▶ **WORK INSTRUCTIONS**
Exclude every picture and return the remaining entries below verbatim.

[Version difference data]
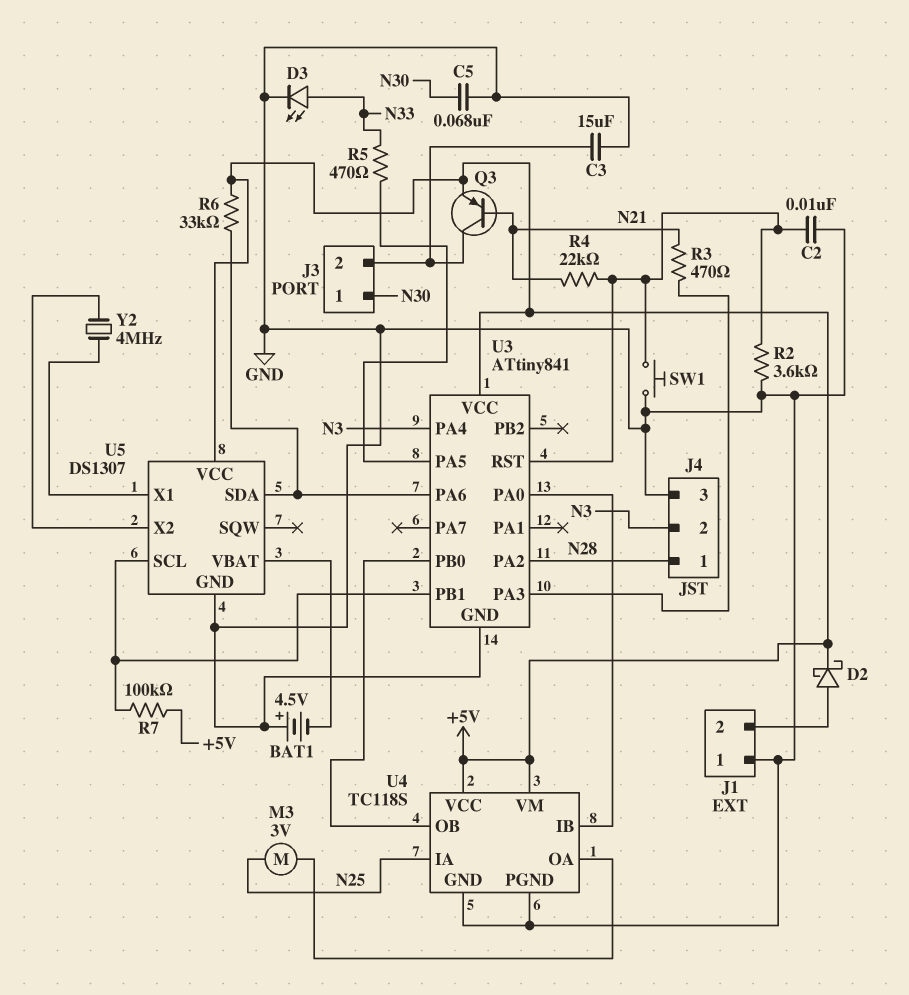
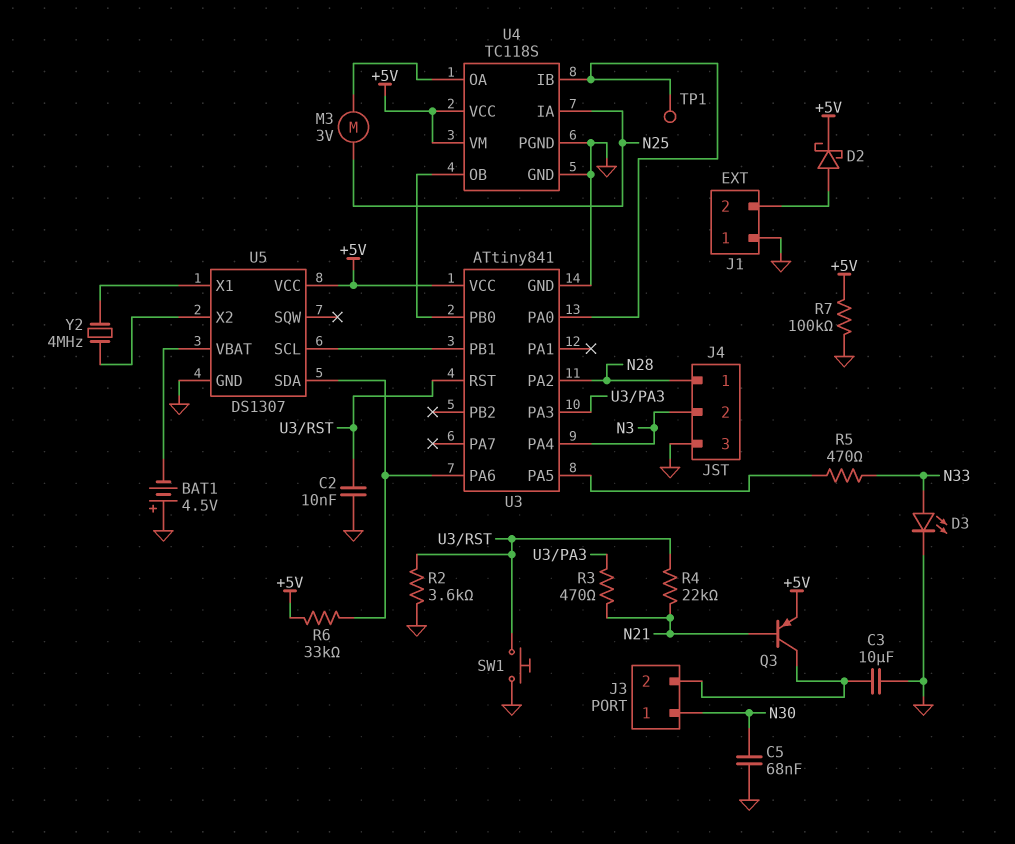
C3: 15uF (GND, J3/2) -> 10uF (GND, J3/2)
R7: 100k (+5V, U3/PB1) -> 100k (+5V, GND)
TP1: none -> test point (U3/PA0)

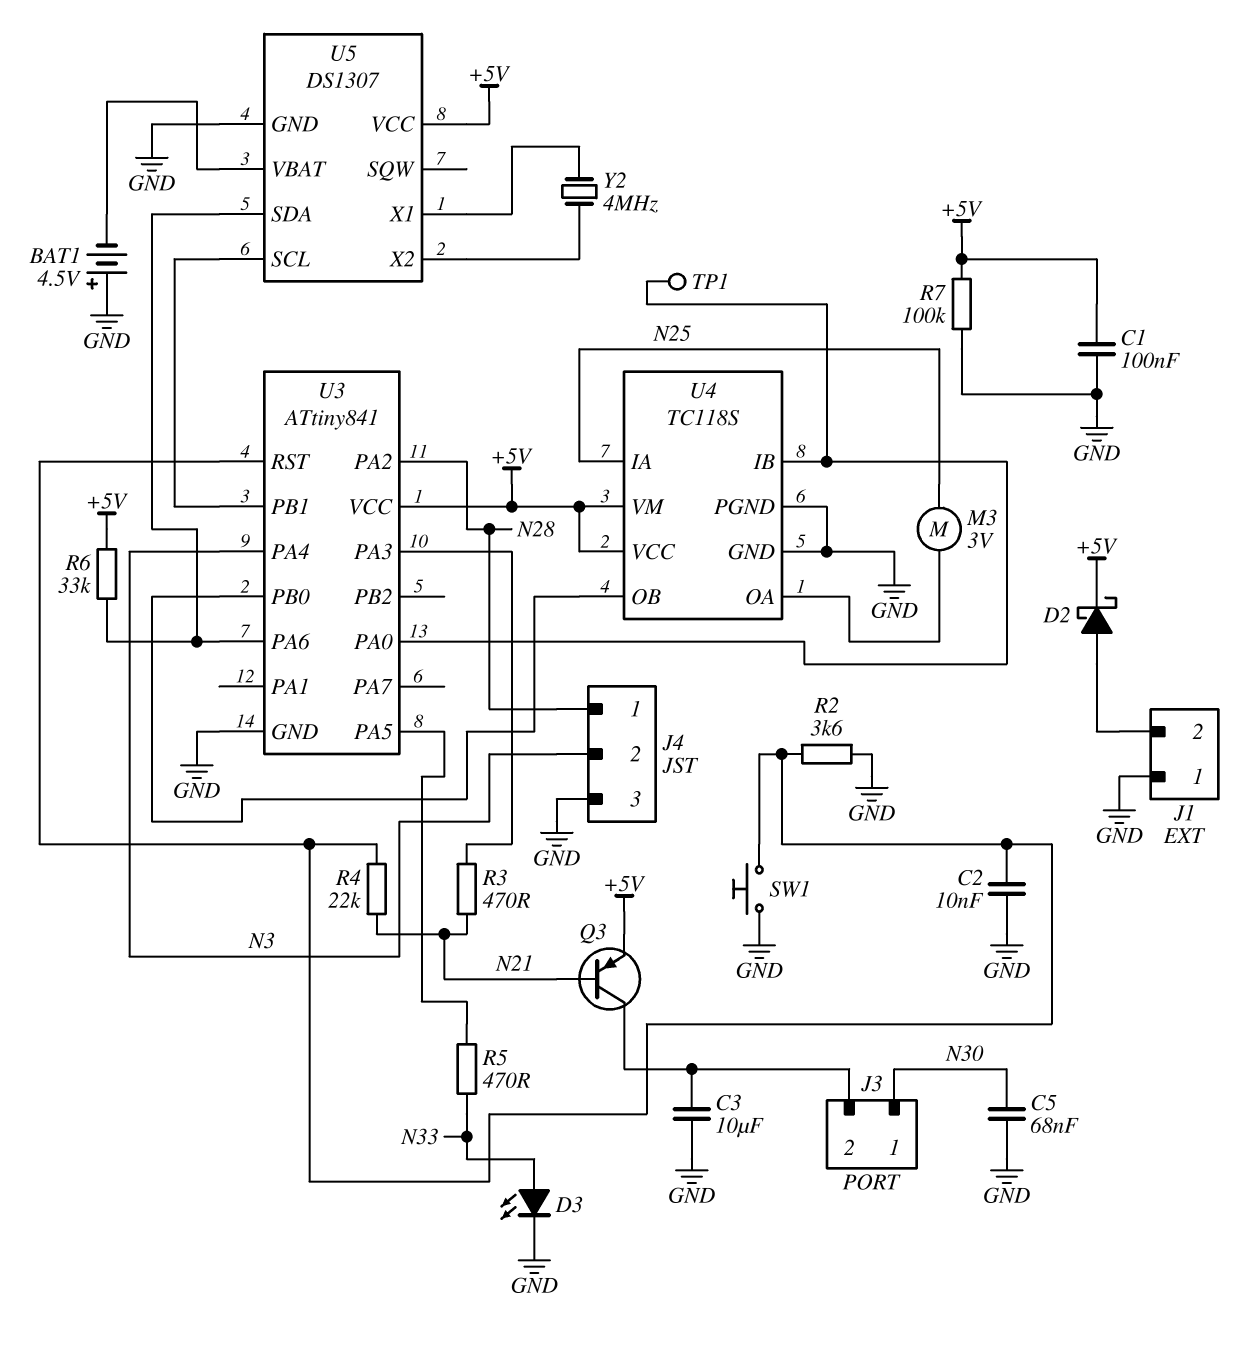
C1: none -> 100nF (+5V, GND)

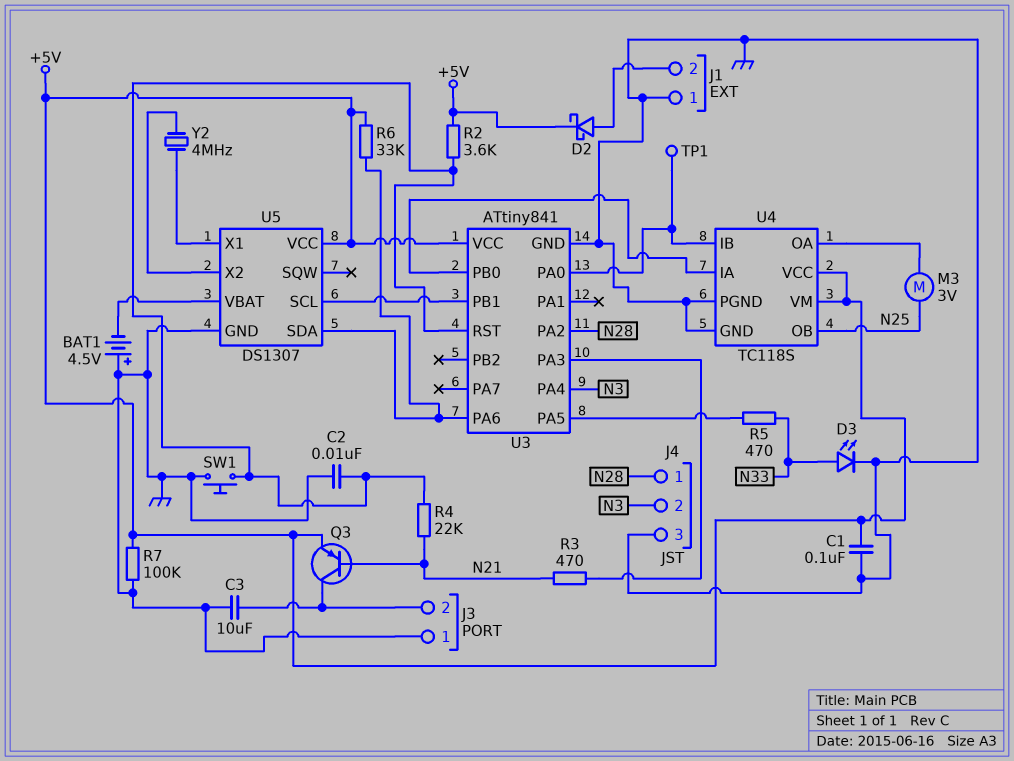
C5: 68nF (GND, N30) -> none
J3 pin 1: N30 -> GND
R2: 3.6k (GND, U3/RST) -> 3.6k (+5V, U3/RST)
U4 pin IA: N25 -> U3/PB0
U4 pin OB: U3/PB0 -> N25

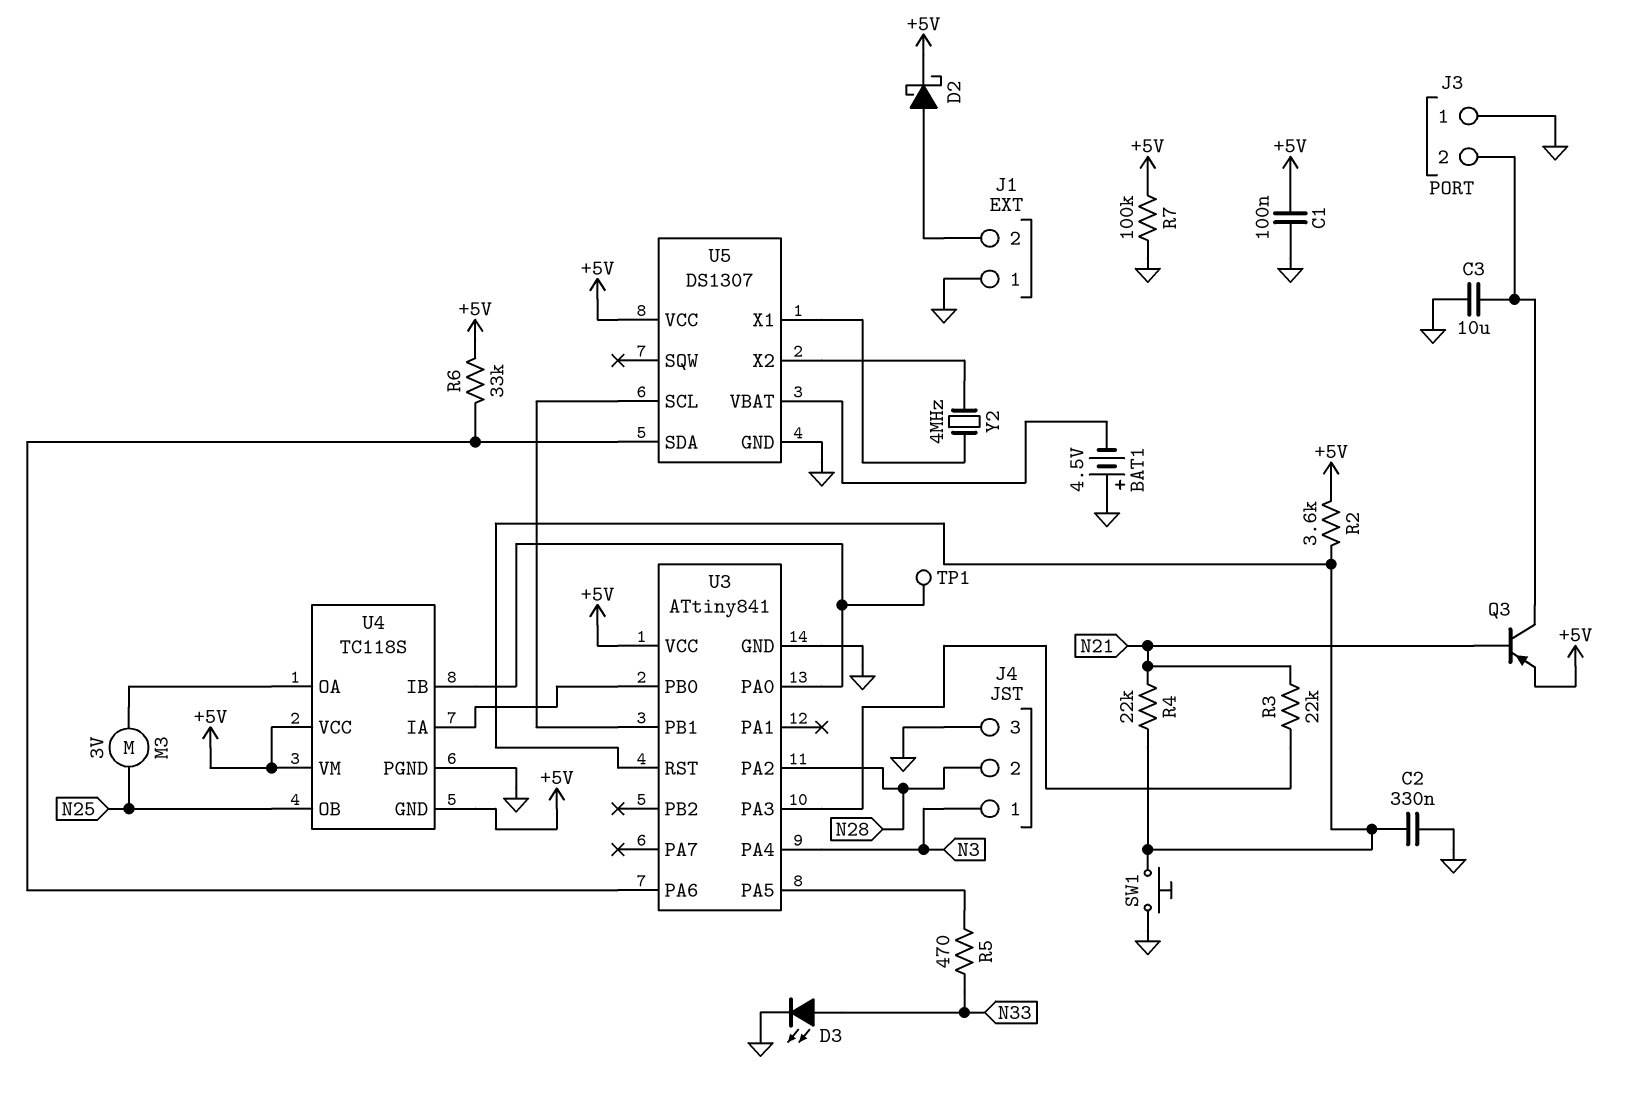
C2: 10nF (GND, U3/RST) -> 330nF (GND, U3/RST)
J4 pin 1: N28 -> N3
J4 pin 2: N3 -> N28
R3: 470 (N21, U3/PA3) -> 22k (N21, U3/PA3)
U4 pin GND: GND -> +5V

▶ **EXERCISE RESPONSE**
C3: 15uF (GND, J3/2) -> 10uF (GND, J3/2)
R7: 100k (+5V, U3/PB1) -> 100k (+5V, GND)
TP1: none -> test point (U3/PA0)

C1: none -> 100nF (+5V, GND)

C5: 68nF (GND, N30) -> none
J3 pin 1: N30 -> GND
R2: 3.6k (GND, U3/RST) -> 3.6k (+5V, U3/RST)
U4 pin IA: N25 -> U3/PB0
U4 pin OB: U3/PB0 -> N25

C2: 10nF (GND, U3/RST) -> 330nF (GND, U3/RST)
J4 pin 1: N28 -> N3
J4 pin 2: N3 -> N28
R3: 470 (N21, U3/PA3) -> 22k (N21, U3/PA3)
U4 pin GND: GND -> +5V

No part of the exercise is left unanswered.